Material for this exercise:
•••
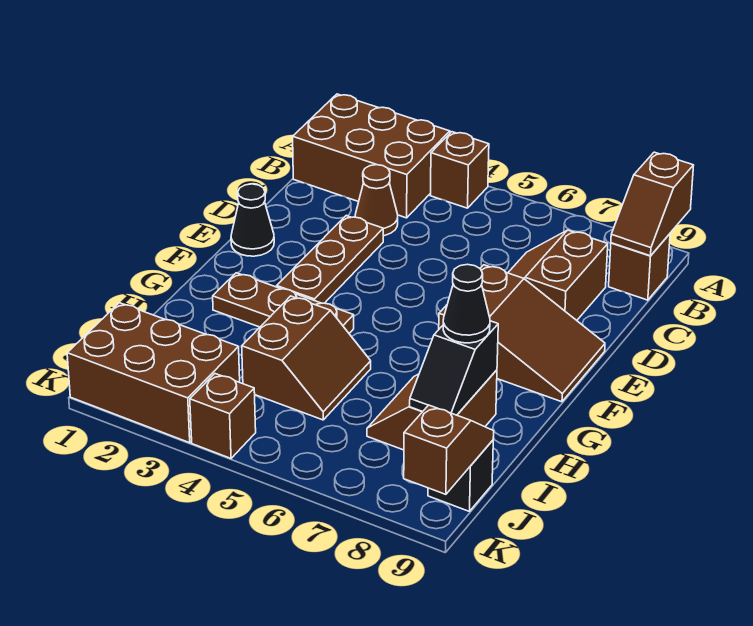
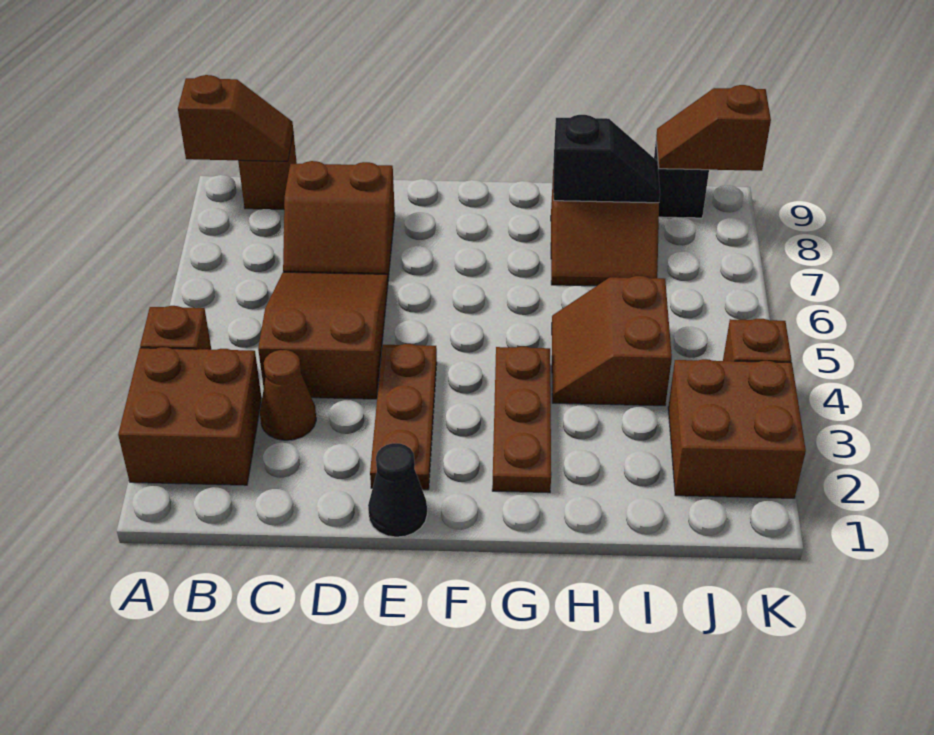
brown brick A1:B3 level 1 -> brown brick A2:B3 level 1
brown plate D3:F3 level 1 -> brown plate E2:E4 level 1
brown slope E7:F9 level 1 top 7 -> brown slope C4:D6 level 1 top 4
brown slope H4:I5 level 1 top 4 -> brown slope H4:I5 level 1 top I
black cone H8 level 3 -> none
brown brick J1:K3 level 1 -> brown brick J2:K3 level 1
•••
Work to complete: Return a copy of each line of the material that holds the word "brown".

Solution to this exercise:
brown brick A1:B3 level 1 -> brown brick A2:B3 level 1
brown plate D3:F3 level 1 -> brown plate E2:E4 level 1
brown slope E7:F9 level 1 top 7 -> brown slope C4:D6 level 1 top 4
brown slope H4:I5 level 1 top 4 -> brown slope H4:I5 level 1 top I
brown brick J1:K3 level 1 -> brown brick J2:K3 level 1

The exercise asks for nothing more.